[Source data]
==================================================

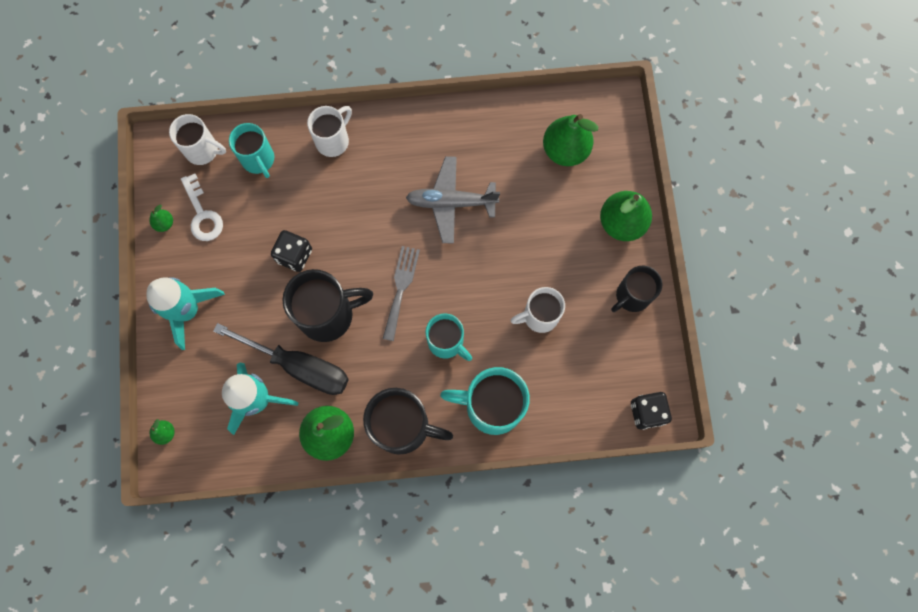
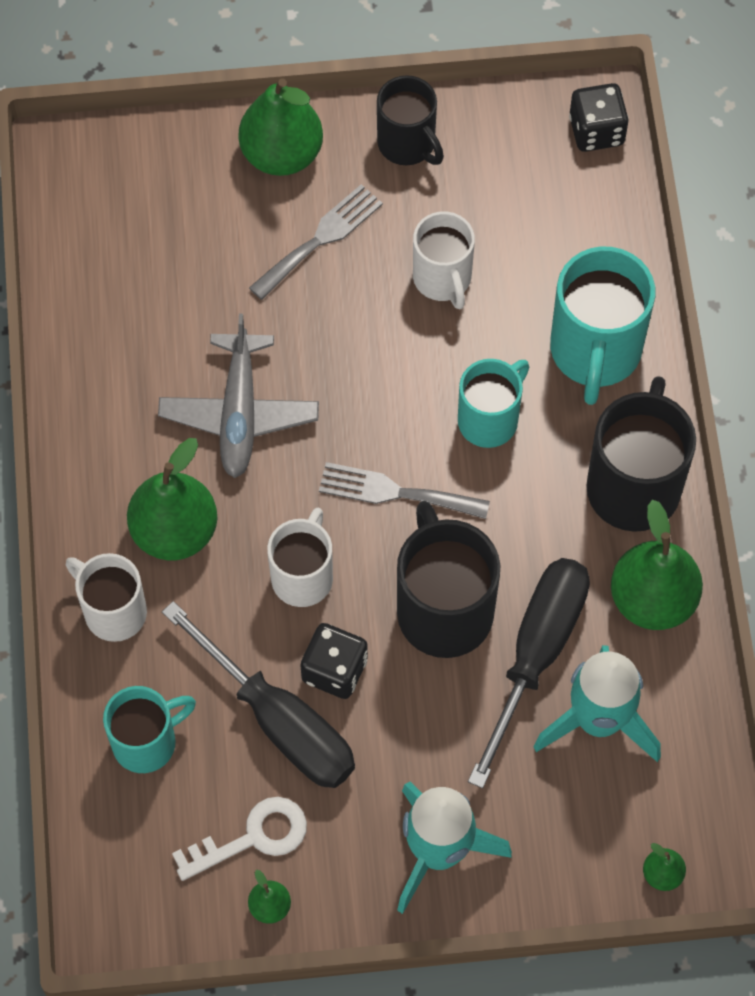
camera: 90 degrees left, 10 degrees down
white mug [169,114,226,165] -> white mug moved to [267,508,333,607]
green pear [543,114,598,166] -> green pear moved to [127,438,217,560]
none -> black screwdriver [162,601,355,788]
none -> grey fork [249,184,383,300]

==================================================

#### Assigned task:
Return an exact copy of the data above, apart from any pictures.

#### Result:
camera: 90 degrees left, 10 degrees down
white mug [169,114,226,165] -> white mug moved to [267,508,333,607]
green pear [543,114,598,166] -> green pear moved to [127,438,217,560]
none -> black screwdriver [162,601,355,788]
none -> grey fork [249,184,383,300]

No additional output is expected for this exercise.